┌─ Dataset excerpts
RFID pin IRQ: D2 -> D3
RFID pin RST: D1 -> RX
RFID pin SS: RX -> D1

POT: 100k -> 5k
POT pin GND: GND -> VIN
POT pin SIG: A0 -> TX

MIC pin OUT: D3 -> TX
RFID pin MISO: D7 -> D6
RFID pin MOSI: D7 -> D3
└─
## Exercise
Retype the listing above, exactly and in full.

## Expected answer
RFID pin IRQ: D2 -> D3
RFID pin RST: D1 -> RX
RFID pin SS: RX -> D1

POT: 100k -> 5k
POT pin GND: GND -> VIN
POT pin SIG: A0 -> TX

MIC pin OUT: D3 -> TX
RFID pin MISO: D7 -> D6
RFID pin MOSI: D7 -> D3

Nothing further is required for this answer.